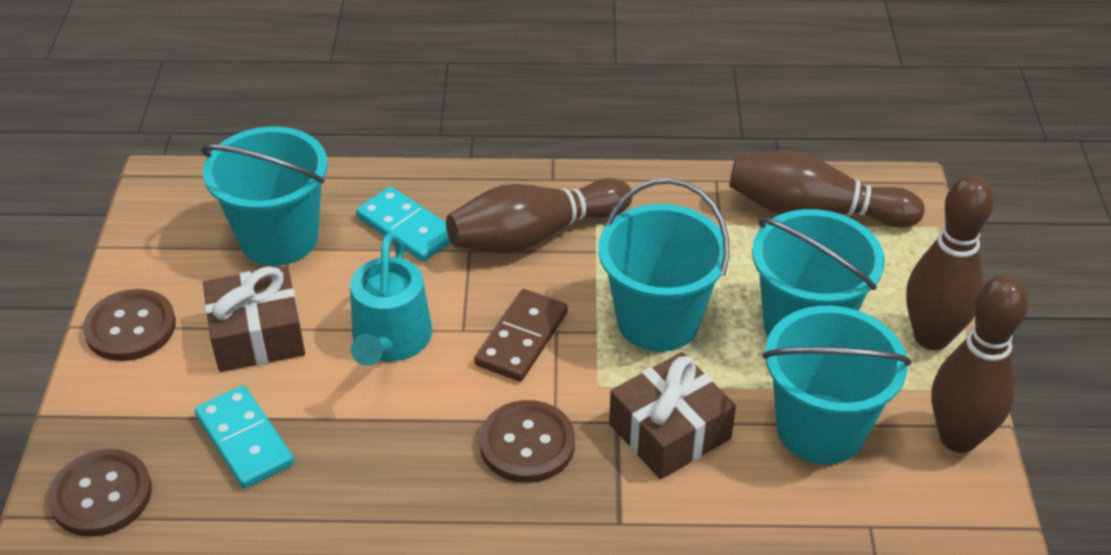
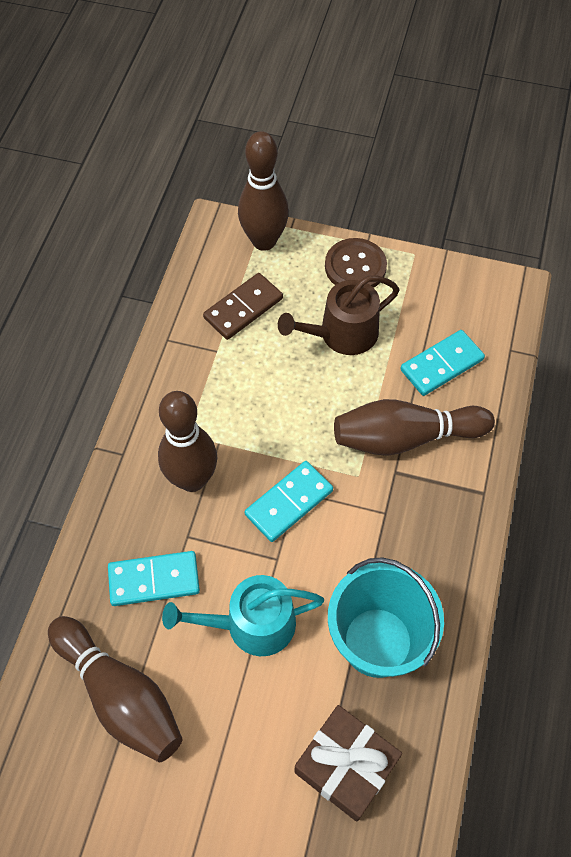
brown button: 3 -> 1
brown gift: 2 -> 1
brown watering can: 0 -> 1
turquoise bucket: 4 -> 1
turquoise domino: 2 -> 3

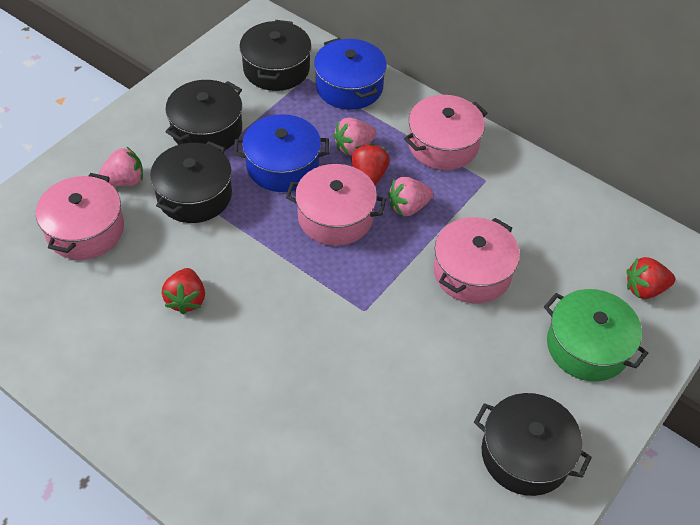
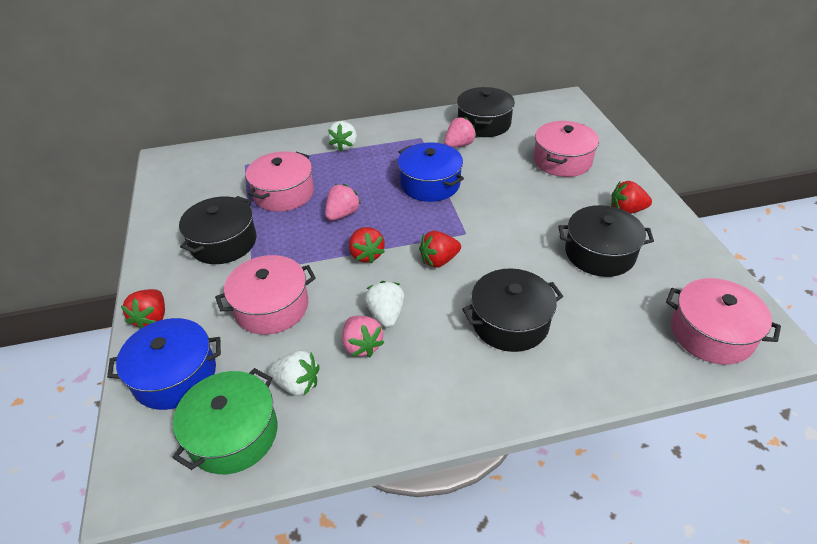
red strawberry: 3 -> 4
white strawberry: 0 -> 3

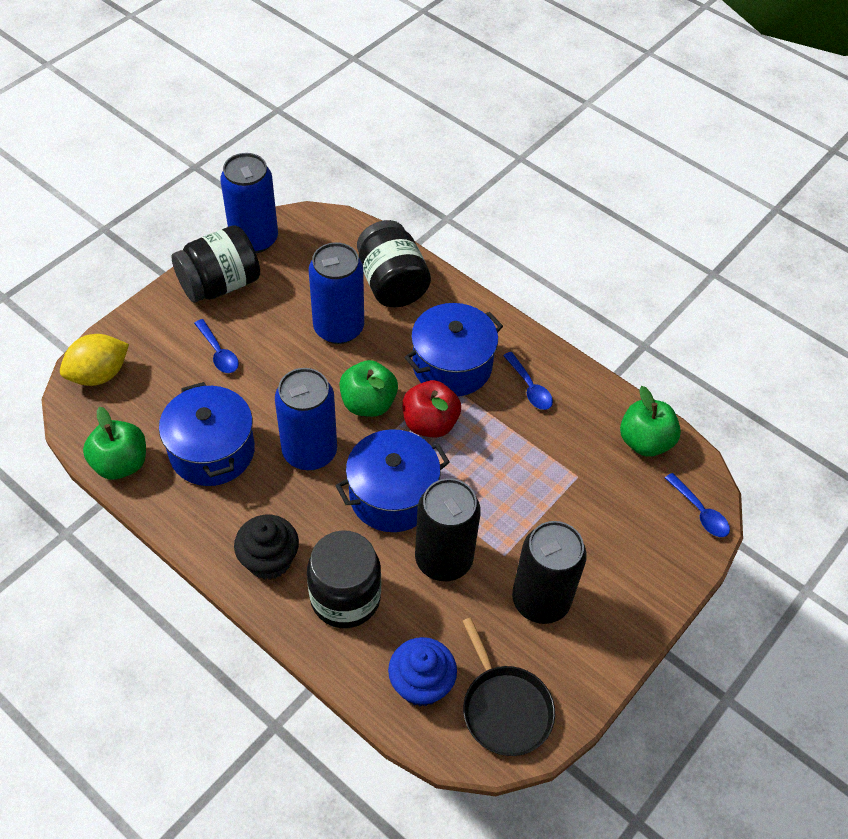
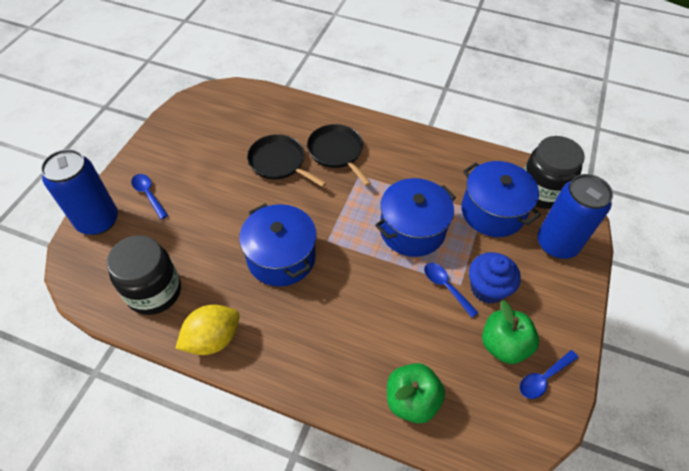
black can: 2 -> 0
black cupcake: 1 -> 0
black jar: 3 -> 2
black pan: 1 -> 2
blue can: 3 -> 2
green apple: 3 -> 2
red apple: 1 -> 0

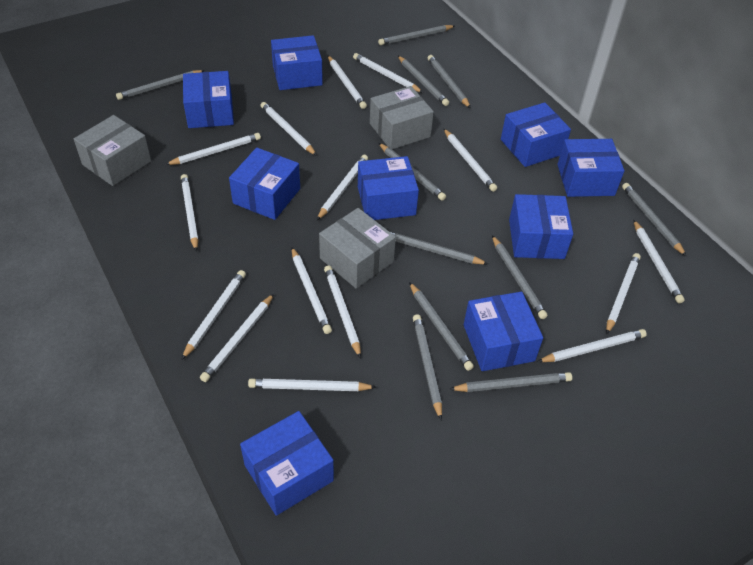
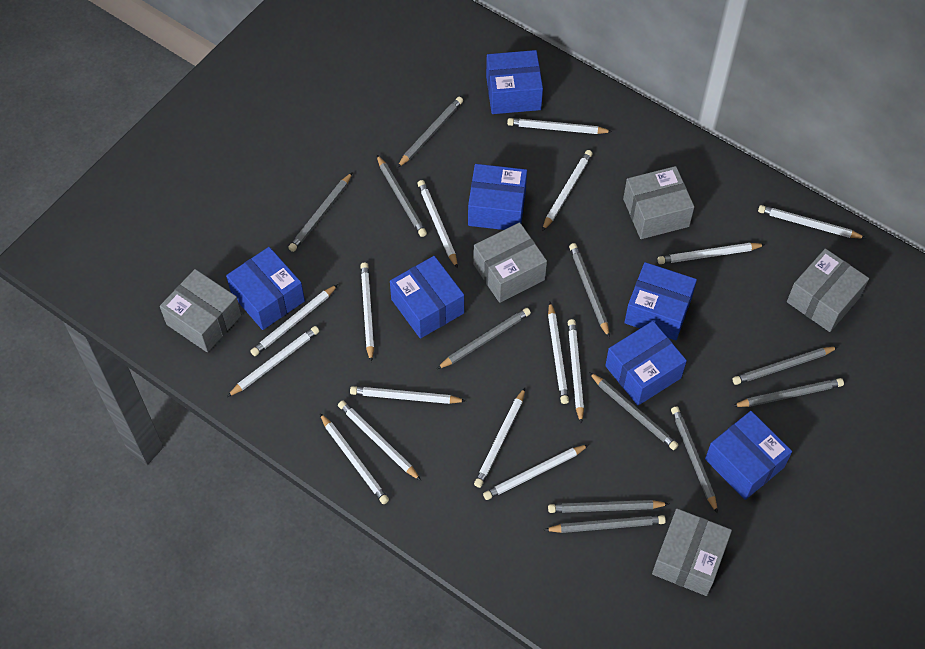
blue box: 9 -> 7
grey box: 3 -> 5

→ **Task prompt**
Among the lines of the material above, find those with the word "brown". Copy each one.

→ **Response**
brown button: 3 -> 1
brown gift: 2 -> 1
brown watering can: 0 -> 1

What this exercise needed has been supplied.